- [Exercise directions]
Copy, word for word, each line of the data below from the first through the line containing "RV4: 5k (GND, N3, wiper", and stop there.

- [Records]

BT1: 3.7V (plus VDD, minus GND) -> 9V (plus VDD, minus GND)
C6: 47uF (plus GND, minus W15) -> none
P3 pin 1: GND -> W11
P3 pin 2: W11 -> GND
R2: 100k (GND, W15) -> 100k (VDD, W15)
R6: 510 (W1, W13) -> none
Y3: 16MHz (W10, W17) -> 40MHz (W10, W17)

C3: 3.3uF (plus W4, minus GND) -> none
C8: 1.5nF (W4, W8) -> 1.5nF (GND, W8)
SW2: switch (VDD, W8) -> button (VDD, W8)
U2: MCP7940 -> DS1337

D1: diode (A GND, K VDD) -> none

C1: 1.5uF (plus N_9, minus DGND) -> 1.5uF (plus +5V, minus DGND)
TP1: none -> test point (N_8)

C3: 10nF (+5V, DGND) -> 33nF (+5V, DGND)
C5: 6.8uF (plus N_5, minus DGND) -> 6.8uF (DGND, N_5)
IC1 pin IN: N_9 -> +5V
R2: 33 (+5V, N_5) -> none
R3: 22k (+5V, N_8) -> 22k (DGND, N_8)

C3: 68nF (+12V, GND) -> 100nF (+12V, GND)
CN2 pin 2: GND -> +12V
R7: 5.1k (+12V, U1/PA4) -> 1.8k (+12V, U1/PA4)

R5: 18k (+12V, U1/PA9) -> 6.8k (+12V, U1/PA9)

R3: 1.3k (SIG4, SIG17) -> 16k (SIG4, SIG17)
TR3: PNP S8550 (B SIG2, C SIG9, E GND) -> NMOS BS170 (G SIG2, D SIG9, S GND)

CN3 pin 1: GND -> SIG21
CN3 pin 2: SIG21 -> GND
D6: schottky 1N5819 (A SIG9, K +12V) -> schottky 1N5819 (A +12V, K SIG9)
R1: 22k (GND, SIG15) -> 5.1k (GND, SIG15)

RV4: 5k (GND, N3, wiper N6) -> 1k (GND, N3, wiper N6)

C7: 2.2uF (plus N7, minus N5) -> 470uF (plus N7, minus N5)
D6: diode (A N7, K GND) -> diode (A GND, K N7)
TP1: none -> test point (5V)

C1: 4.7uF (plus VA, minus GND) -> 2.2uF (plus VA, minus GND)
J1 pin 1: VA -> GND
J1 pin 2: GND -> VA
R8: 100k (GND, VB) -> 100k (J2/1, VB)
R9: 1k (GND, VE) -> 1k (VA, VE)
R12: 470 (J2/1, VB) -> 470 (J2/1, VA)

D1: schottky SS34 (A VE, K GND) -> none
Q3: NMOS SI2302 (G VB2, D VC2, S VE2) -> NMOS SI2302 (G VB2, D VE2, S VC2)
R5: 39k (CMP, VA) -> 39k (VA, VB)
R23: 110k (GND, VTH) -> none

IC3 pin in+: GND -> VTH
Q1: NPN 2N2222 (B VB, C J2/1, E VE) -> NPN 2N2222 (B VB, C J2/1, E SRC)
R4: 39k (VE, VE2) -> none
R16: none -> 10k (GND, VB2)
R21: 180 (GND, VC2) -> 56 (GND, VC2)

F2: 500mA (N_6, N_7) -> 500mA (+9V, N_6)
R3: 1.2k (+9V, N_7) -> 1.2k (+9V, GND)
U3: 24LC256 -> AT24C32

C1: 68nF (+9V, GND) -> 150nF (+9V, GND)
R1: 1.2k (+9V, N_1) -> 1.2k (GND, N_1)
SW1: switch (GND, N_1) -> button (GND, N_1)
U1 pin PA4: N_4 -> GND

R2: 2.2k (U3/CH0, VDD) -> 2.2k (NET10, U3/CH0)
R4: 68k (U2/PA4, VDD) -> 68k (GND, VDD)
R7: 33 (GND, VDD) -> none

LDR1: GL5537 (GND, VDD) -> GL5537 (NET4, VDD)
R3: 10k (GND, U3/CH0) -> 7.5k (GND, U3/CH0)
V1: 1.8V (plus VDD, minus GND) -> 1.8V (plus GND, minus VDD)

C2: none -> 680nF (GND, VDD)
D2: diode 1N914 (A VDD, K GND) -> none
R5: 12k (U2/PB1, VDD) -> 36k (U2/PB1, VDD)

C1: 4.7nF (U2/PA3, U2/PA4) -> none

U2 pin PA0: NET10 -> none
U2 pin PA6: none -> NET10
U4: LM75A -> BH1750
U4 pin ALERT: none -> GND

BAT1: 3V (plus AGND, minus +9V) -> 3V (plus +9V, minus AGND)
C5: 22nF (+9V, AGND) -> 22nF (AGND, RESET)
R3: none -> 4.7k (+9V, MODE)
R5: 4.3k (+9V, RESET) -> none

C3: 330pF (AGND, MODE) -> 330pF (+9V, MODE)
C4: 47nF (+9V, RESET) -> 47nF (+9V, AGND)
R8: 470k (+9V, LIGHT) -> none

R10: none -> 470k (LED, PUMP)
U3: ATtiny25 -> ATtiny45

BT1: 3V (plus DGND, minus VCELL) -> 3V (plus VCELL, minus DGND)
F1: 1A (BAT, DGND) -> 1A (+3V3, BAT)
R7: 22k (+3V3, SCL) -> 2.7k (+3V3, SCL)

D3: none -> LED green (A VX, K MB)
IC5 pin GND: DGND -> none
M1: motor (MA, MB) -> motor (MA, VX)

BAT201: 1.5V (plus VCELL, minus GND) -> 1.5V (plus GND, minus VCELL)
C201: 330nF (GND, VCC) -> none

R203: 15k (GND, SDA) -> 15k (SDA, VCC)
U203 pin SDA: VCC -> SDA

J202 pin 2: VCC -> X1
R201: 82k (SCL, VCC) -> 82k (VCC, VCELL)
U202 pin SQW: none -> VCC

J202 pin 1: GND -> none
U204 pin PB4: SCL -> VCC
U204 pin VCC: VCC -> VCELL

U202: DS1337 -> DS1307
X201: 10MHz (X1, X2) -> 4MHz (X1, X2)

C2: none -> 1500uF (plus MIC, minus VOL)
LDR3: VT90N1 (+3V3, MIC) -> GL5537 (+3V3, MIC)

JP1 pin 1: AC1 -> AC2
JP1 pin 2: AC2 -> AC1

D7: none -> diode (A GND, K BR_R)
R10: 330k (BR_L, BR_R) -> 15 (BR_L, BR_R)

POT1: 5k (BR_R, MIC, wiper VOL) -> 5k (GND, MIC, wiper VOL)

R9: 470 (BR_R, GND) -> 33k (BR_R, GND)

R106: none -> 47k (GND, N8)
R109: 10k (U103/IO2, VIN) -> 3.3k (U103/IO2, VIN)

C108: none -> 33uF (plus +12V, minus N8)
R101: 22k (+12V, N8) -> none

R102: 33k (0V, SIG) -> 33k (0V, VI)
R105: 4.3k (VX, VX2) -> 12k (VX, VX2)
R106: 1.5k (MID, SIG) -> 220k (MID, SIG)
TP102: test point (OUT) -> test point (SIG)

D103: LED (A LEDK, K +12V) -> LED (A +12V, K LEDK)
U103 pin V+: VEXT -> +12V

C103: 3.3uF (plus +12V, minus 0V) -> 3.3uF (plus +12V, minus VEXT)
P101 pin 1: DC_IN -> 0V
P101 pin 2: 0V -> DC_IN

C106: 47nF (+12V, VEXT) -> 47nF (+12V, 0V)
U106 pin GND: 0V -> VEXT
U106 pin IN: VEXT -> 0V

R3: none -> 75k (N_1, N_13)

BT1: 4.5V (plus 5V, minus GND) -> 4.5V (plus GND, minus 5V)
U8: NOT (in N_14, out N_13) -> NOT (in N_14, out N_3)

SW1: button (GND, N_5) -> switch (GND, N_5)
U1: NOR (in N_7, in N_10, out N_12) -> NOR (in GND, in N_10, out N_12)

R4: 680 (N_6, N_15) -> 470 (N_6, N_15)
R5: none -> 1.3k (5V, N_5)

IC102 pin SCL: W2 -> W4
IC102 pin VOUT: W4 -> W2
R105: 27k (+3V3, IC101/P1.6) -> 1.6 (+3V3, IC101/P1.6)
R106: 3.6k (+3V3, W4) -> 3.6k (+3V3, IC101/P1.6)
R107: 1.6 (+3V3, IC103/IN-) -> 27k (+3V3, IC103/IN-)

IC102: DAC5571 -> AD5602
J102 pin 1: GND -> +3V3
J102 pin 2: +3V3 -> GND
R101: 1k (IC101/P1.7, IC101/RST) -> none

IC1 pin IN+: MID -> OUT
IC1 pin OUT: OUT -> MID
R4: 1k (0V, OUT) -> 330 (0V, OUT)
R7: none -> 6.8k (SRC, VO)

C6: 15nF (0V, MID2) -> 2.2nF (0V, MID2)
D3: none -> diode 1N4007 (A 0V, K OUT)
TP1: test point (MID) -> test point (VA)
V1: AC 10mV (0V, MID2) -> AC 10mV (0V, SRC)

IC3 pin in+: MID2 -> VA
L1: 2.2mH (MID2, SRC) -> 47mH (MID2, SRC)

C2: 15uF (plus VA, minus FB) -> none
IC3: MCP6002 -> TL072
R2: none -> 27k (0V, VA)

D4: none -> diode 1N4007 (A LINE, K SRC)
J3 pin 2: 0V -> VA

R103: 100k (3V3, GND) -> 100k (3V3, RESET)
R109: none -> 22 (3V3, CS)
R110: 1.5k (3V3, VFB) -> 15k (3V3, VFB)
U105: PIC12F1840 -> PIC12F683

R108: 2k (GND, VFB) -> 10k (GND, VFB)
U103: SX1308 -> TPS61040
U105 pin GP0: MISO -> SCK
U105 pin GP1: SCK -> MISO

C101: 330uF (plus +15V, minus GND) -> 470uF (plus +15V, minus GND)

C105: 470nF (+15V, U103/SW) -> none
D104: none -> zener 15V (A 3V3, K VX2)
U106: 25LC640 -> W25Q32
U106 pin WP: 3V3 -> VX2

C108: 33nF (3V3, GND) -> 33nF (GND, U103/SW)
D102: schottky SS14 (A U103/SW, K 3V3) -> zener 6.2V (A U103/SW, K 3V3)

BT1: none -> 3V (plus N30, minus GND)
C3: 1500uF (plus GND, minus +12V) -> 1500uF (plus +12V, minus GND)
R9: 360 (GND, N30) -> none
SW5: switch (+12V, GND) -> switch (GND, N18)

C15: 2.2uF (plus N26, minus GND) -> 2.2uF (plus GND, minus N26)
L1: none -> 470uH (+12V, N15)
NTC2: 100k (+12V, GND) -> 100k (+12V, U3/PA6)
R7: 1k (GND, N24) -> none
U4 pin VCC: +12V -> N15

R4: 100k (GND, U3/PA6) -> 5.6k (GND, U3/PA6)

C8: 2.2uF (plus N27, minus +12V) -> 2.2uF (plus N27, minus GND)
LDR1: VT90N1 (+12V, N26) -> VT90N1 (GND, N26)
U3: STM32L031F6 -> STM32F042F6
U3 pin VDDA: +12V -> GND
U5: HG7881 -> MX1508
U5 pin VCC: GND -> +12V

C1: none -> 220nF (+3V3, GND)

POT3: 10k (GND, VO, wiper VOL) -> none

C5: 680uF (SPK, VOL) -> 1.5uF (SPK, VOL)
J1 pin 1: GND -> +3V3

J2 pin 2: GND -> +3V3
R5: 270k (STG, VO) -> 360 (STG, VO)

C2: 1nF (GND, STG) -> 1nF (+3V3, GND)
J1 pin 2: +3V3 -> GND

- [Exercise answer]
BT1: 3.7V (plus VDD, minus GND) -> 9V (plus VDD, minus GND)
C6: 47uF (plus GND, minus W15) -> none
P3 pin 1: GND -> W11
P3 pin 2: W11 -> GND
R2: 100k (GND, W15) -> 100k (VDD, W15)
R6: 510 (W1, W13) -> none
Y3: 16MHz (W10, W17) -> 40MHz (W10, W17)

C3: 3.3uF (plus W4, minus GND) -> none
C8: 1.5nF (W4, W8) -> 1.5nF (GND, W8)
SW2: switch (VDD, W8) -> button (VDD, W8)
U2: MCP7940 -> DS1337

D1: diode (A GND, K VDD) -> none

C1: 1.5uF (plus N_9, minus DGND) -> 1.5uF (plus +5V, minus DGND)
TP1: none -> test point (N_8)

C3: 10nF (+5V, DGND) -> 33nF (+5V, DGND)
C5: 6.8uF (plus N_5, minus DGND) -> 6.8uF (DGND, N_5)
IC1 pin IN: N_9 -> +5V
R2: 33 (+5V, N_5) -> none
R3: 22k (+5V, N_8) -> 22k (DGND, N_8)

C3: 68nF (+12V, GND) -> 100nF (+12V, GND)
CN2 pin 2: GND -> +12V
R7: 5.1k (+12V, U1/PA4) -> 1.8k (+12V, U1/PA4)

R5: 18k (+12V, U1/PA9) -> 6.8k (+12V, U1/PA9)

R3: 1.3k (SIG4, SIG17) -> 16k (SIG4, SIG17)
TR3: PNP S8550 (B SIG2, C SIG9, E GND) -> NMOS BS170 (G SIG2, D SIG9, S GND)

CN3 pin 1: GND -> SIG21
CN3 pin 2: SIG21 -> GND
D6: schottky 1N5819 (A SIG9, K +12V) -> schottky 1N5819 (A +12V, K SIG9)
R1: 22k (GND, SIG15) -> 5.1k (GND, SIG15)

RV4: 5k (GND, N3, wiper N6) -> 1k (GND, N3, wiper N6)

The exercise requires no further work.